[Opening MATERIAL PROVIDED section]

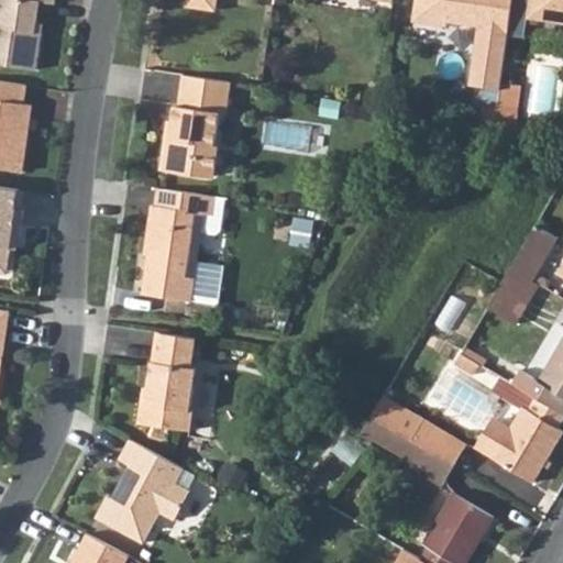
[(0,0),(0,64),(37,70),(42,34),(36,33),(40,2),(55,6),(55,0),(0,0)]
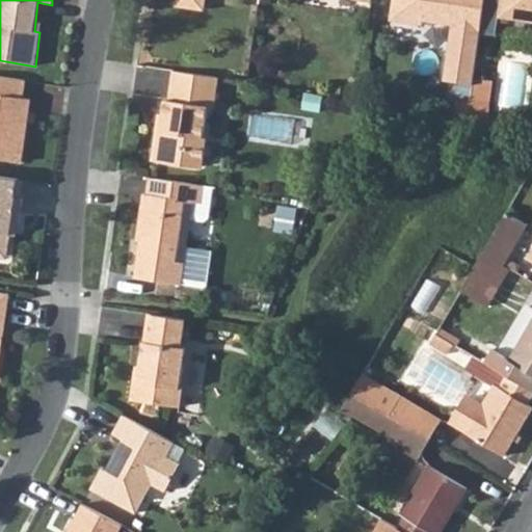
[(177,0),(177,6),(204,10),(205,0),(177,0)]
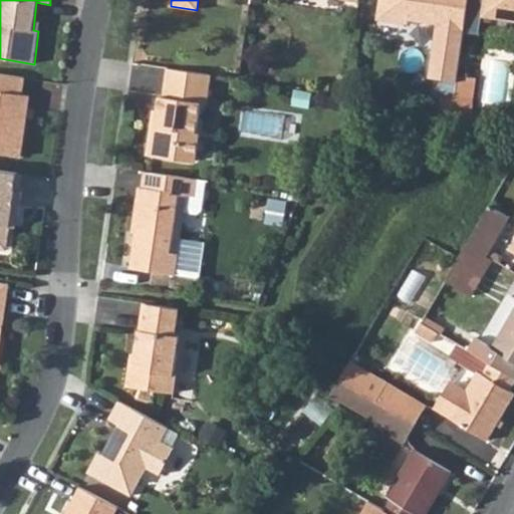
[(379,0),(376,20),(395,22),(407,24),(408,22),(438,25),(430,79),(458,82),(469,0),(379,0)]
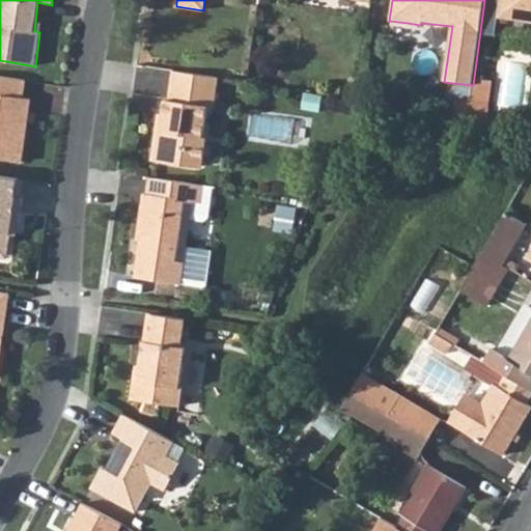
[(530,0),(500,0),(498,19),(530,23),(530,0)]
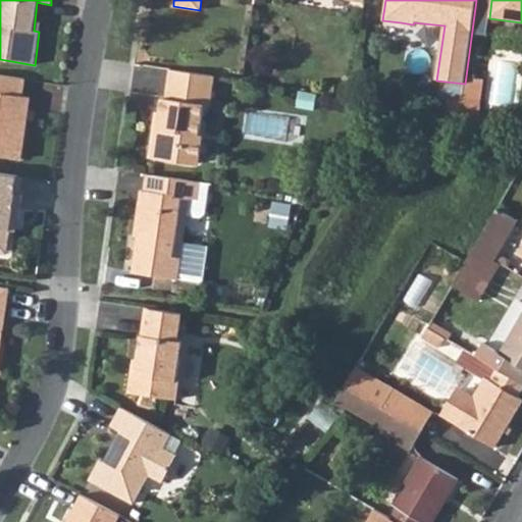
[(168,69),(165,97),(161,97),(158,113),(154,112),(148,158),(193,165),(199,160),(202,138),(198,132),(202,105),(210,106),(214,75),(168,69)]
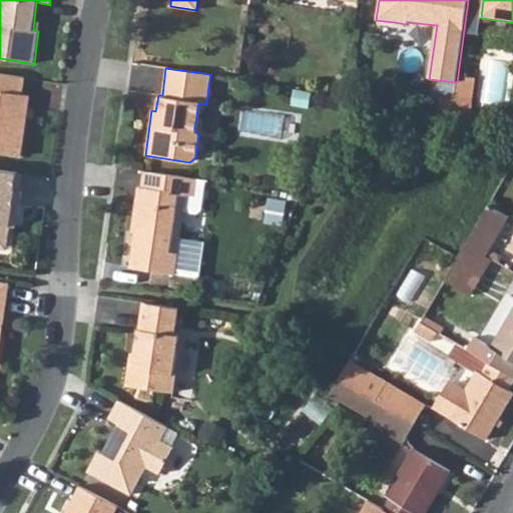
[(0,74),(0,154),(19,157),(29,97),(21,96),(24,78),(0,74)]
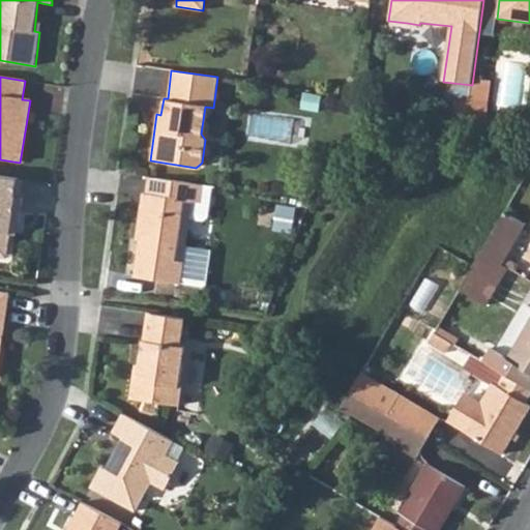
[(452,123),(466,123),(470,100),(455,98),(452,123)]
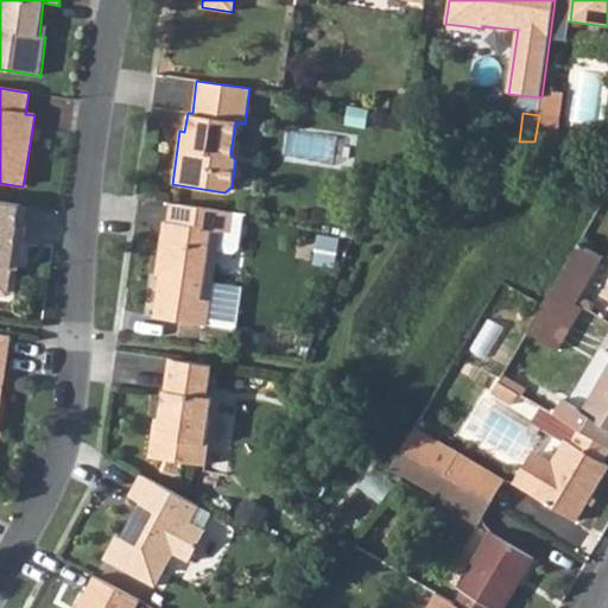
[(534,141),(558,143),(561,118),(539,115),(534,141)]
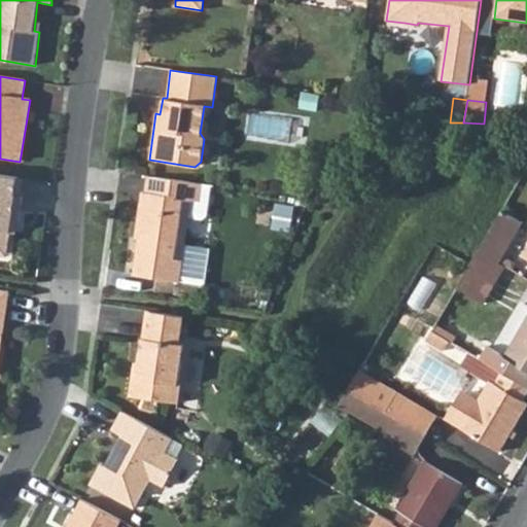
[(0,255),(6,251),(10,223),(18,223),(21,199),(14,198),(18,178),(0,175),(0,255)]
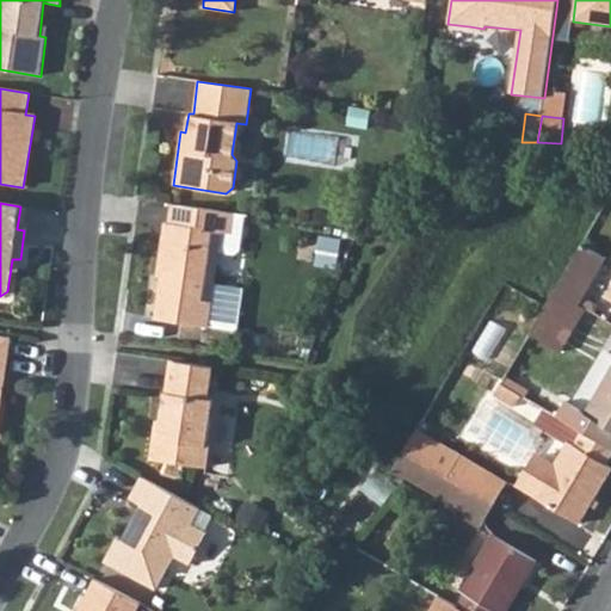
[(170,204),(167,224),(164,224),(158,265),(161,270),(154,321),(205,328),(217,252),(220,234),(228,235),(232,214),(170,204)]
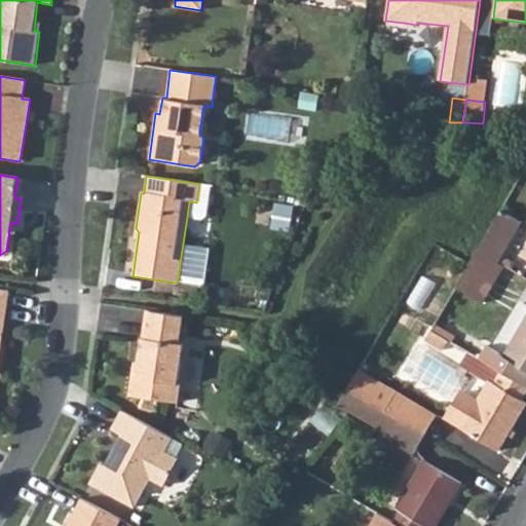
[(209,185),(199,184),(196,202),(189,201),(187,217),(199,219),(203,215),(209,185)]
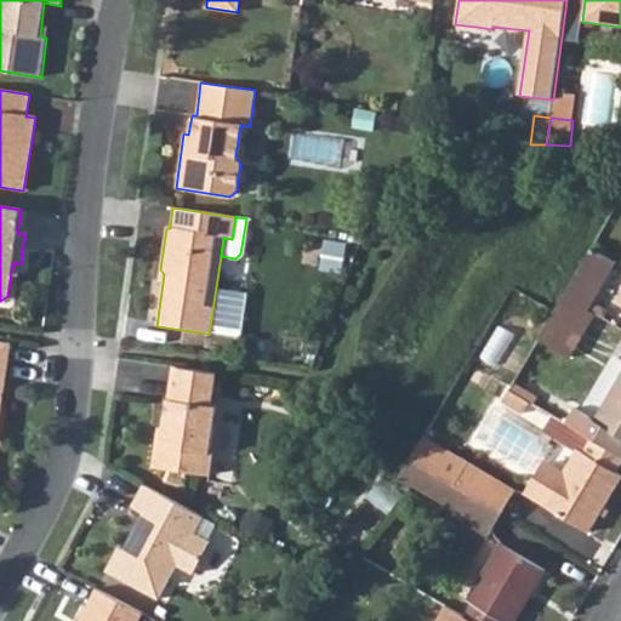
[(563,297),(588,312),(615,263),(590,249),(563,297)]
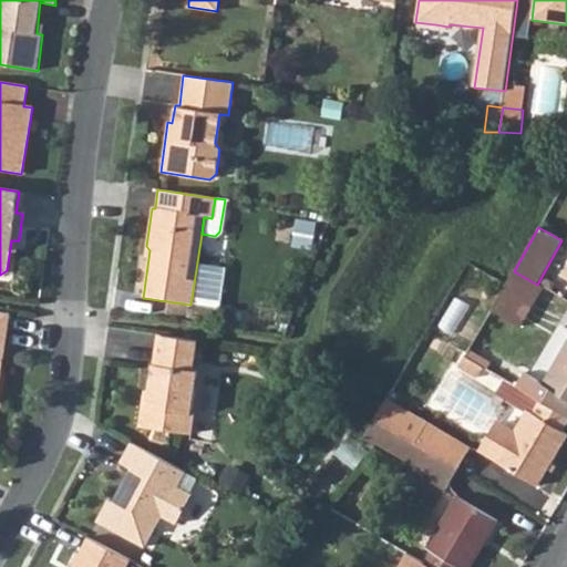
[(491,310),(519,327),(542,287),(537,285),(514,271),(505,285),(492,309),(491,310)]
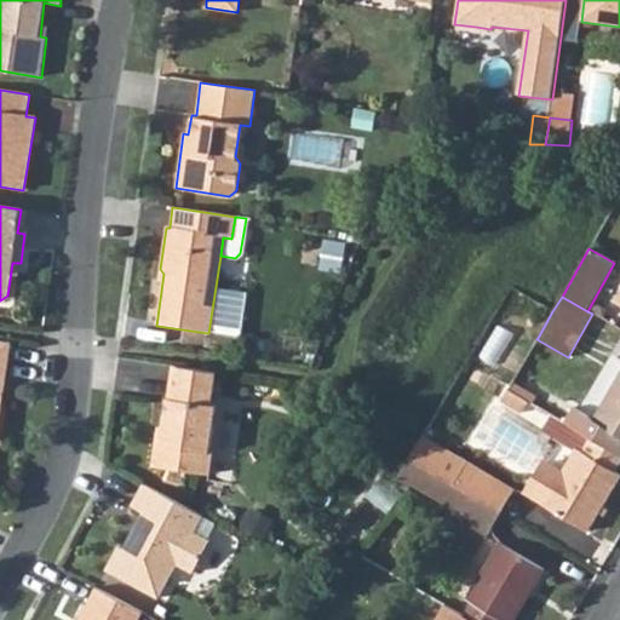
[(0,342),(0,409),(10,344),(0,342)]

[Closing MATERIAL PROVIDED section]

_WHAT YOU ARE ASKED TO DO_
The material above holds pictures; leave them out and set down exactly the lines from the line with "[(530,0),(500,0),(498,19),(530,23),(530,0)]" to the line with "[(452,123),(466,123),(470,100),(455,98),(452,123)]", both included.

_COMPLETED TASK_
[(530,0),(500,0),(498,19),(530,23),(530,0)]
[(168,69),(165,97),(161,97),(158,113),(154,112),(148,158),(193,165),(199,160),(202,138),(198,132),(202,105),(210,106),(214,75),(168,69)]
[(0,74),(0,154),(19,157),(29,97),(21,96),(24,78),(0,74)]
[(452,123),(466,123),(470,100),(455,98),(452,123)]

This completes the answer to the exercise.